> Problem statement: Nothing but the lines below from the one that contains "camera: 15 degrees right, 0 degrees up" through the one that contains "(753, 256) = (650, 143): none" should be retyped, exactly and including both ends. Do not include pictures.

> Data to examine:

════════

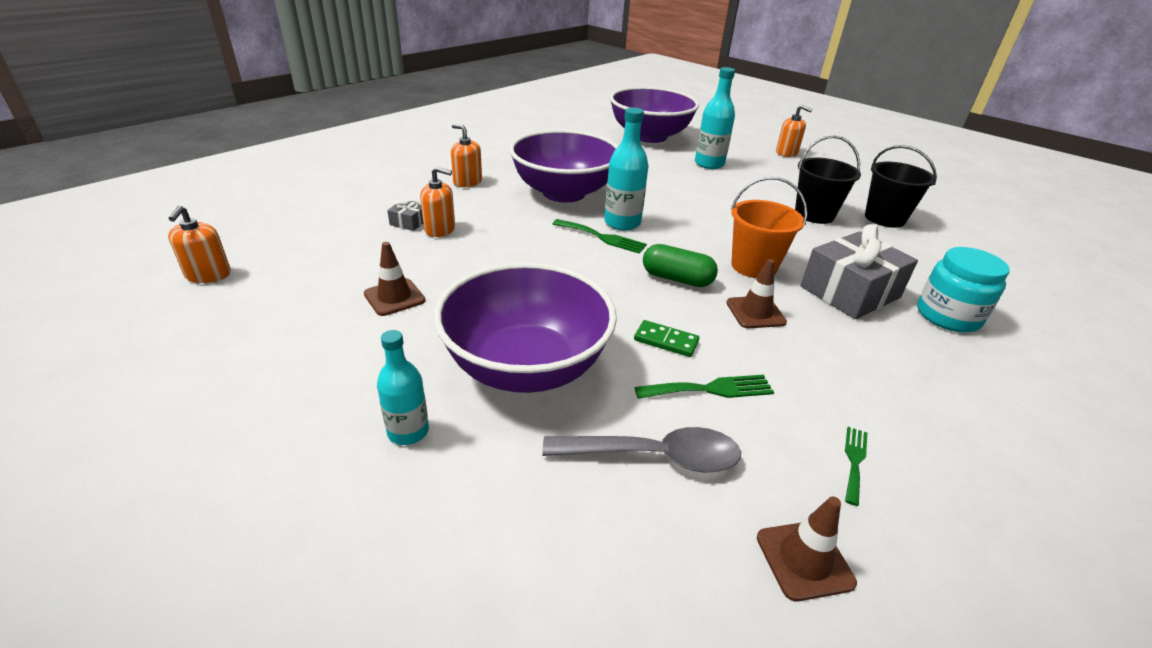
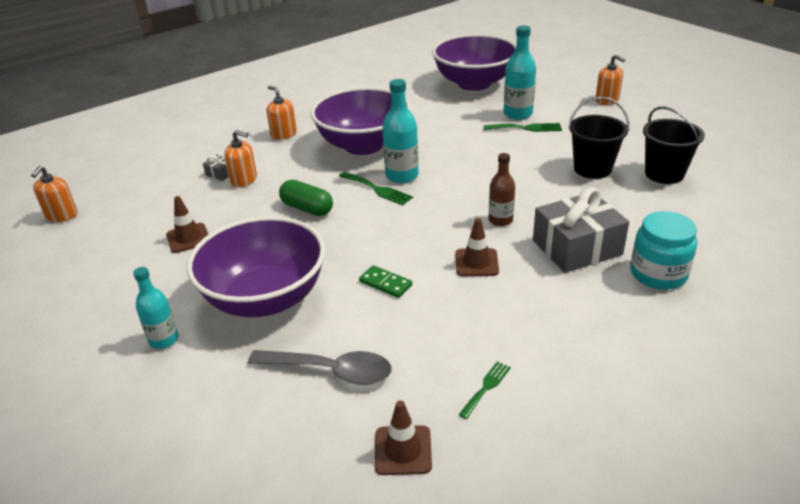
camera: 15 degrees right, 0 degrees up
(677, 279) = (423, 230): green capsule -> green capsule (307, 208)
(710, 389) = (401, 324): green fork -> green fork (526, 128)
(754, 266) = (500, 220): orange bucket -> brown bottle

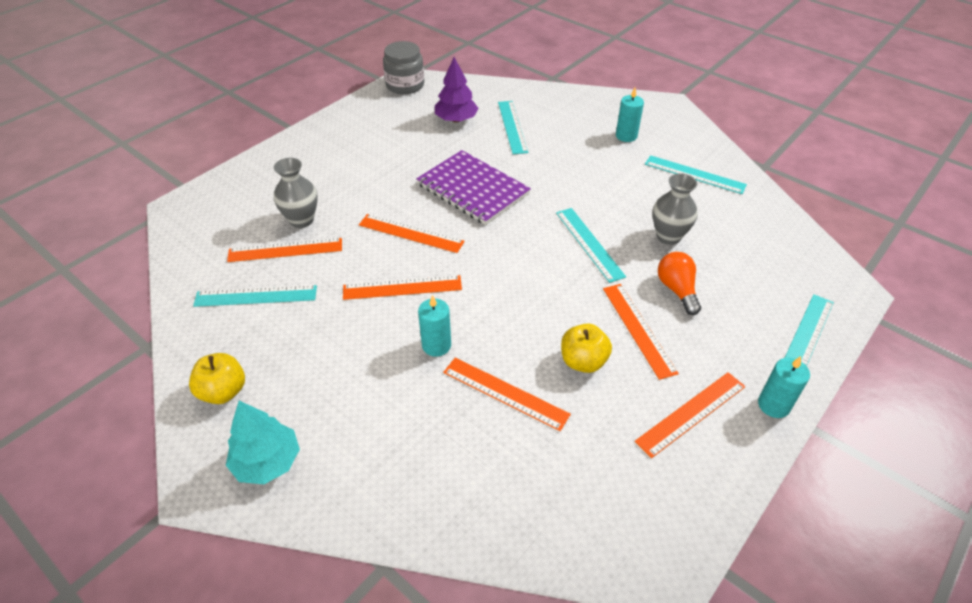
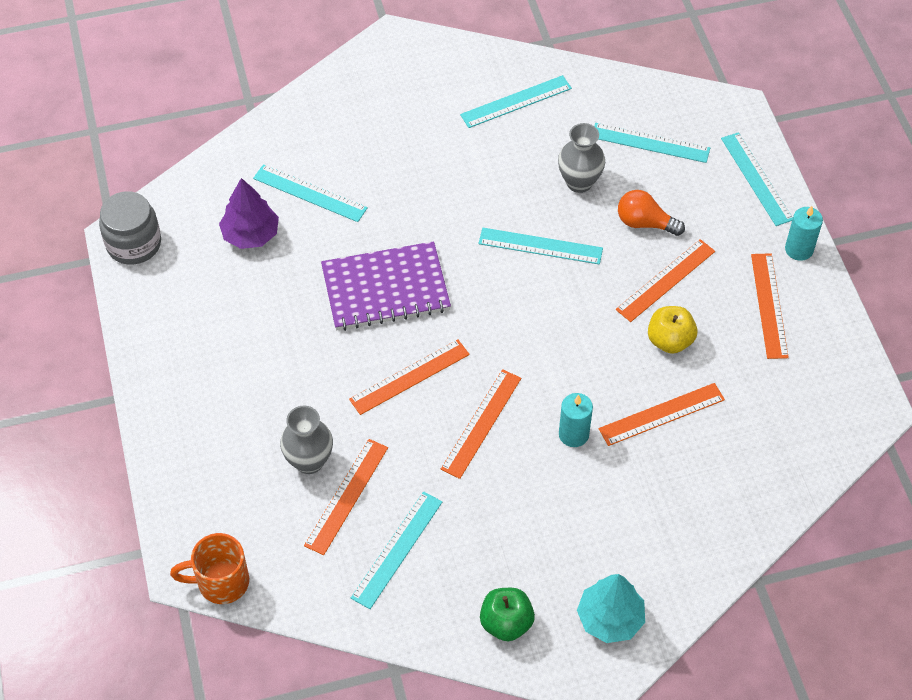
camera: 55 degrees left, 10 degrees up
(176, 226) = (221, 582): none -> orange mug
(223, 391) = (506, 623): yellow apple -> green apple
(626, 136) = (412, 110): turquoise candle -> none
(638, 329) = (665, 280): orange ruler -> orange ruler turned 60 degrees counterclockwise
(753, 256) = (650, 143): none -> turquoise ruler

════════

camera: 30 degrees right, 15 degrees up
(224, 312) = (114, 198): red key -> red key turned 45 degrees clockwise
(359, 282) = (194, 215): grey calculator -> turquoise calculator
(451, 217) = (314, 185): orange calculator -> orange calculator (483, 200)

════════

> Result:
camera: 15 degrees right, 0 degrees up
(677, 279) = (423, 230): green capsule -> green capsule (307, 208)
(710, 389) = (401, 324): green fork -> green fork (526, 128)
(754, 266) = (500, 220): orange bucket -> brown bottle

camera: 55 degrees left, 10 degrees up
(176, 226) = (221, 582): none -> orange mug
(223, 391) = (506, 623): yellow apple -> green apple
(626, 136) = (412, 110): turquoise candle -> none
(638, 329) = (665, 280): orange ruler -> orange ruler turned 60 degrees counterclockwise
(753, 256) = (650, 143): none -> turquoise ruler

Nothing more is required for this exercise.